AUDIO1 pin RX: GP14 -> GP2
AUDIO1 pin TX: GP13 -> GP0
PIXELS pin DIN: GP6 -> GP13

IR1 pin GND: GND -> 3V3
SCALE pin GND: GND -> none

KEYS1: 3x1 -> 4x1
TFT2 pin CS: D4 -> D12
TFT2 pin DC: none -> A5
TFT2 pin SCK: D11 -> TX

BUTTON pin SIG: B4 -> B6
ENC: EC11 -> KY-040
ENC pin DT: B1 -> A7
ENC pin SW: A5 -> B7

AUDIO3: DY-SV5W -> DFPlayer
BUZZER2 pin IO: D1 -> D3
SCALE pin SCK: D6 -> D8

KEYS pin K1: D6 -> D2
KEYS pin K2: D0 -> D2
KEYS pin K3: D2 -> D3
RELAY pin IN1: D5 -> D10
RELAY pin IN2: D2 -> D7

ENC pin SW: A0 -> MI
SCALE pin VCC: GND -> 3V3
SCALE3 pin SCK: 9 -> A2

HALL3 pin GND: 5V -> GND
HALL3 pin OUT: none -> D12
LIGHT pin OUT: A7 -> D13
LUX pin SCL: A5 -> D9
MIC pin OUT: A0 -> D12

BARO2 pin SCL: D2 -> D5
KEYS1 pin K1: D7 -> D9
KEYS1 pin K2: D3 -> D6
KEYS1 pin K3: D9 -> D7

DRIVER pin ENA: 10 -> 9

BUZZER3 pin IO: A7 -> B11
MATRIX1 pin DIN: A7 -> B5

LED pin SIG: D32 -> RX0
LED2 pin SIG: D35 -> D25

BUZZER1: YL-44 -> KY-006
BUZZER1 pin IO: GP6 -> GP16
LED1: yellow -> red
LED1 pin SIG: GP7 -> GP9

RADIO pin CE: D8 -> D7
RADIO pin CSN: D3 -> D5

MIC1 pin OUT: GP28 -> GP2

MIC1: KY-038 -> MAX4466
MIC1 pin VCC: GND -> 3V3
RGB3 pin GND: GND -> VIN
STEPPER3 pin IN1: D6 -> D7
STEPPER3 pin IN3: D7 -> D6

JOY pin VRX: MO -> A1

* WHAT TO DO: Your response must consist of the entries, reproduced exactly.

* ANSWER TO THIS PROBLEM:
AUDIO1 pin RX: GP14 -> GP2
AUDIO1 pin TX: GP13 -> GP0
PIXELS pin DIN: GP6 -> GP13

IR1 pin GND: GND -> 3V3
SCALE pin GND: GND -> none

KEYS1: 3x1 -> 4x1
TFT2 pin CS: D4 -> D12
TFT2 pin DC: none -> A5
TFT2 pin SCK: D11 -> TX

BUTTON pin SIG: B4 -> B6
ENC: EC11 -> KY-040
ENC pin DT: B1 -> A7
ENC pin SW: A5 -> B7

AUDIO3: DY-SV5W -> DFPlayer
BUZZER2 pin IO: D1 -> D3
SCALE pin SCK: D6 -> D8

KEYS pin K1: D6 -> D2
KEYS pin K2: D0 -> D2
KEYS pin K3: D2 -> D3
RELAY pin IN1: D5 -> D10
RELAY pin IN2: D2 -> D7

ENC pin SW: A0 -> MI
SCALE pin VCC: GND -> 3V3
SCALE3 pin SCK: 9 -> A2

HALL3 pin GND: 5V -> GND
HALL3 pin OUT: none -> D12
LIGHT pin OUT: A7 -> D13
LUX pin SCL: A5 -> D9
MIC pin OUT: A0 -> D12

BARO2 pin SCL: D2 -> D5
KEYS1 pin K1: D7 -> D9
KEYS1 pin K2: D3 -> D6
KEYS1 pin K3: D9 -> D7

DRIVER pin ENA: 10 -> 9

BUZZER3 pin IO: A7 -> B11
MATRIX1 pin DIN: A7 -> B5

LED pin SIG: D32 -> RX0
LED2 pin SIG: D35 -> D25

BUZZER1: YL-44 -> KY-006
BUZZER1 pin IO: GP6 -> GP16
LED1: yellow -> red
LED1 pin SIG: GP7 -> GP9

RADIO pin CE: D8 -> D7
RADIO pin CSN: D3 -> D5

MIC1 pin OUT: GP28 -> GP2

MIC1: KY-038 -> MAX4466
MIC1 pin VCC: GND -> 3V3
RGB3 pin GND: GND -> VIN
STEPPER3 pin IN1: D6 -> D7
STEPPER3 pin IN3: D7 -> D6

JOY pin VRX: MO -> A1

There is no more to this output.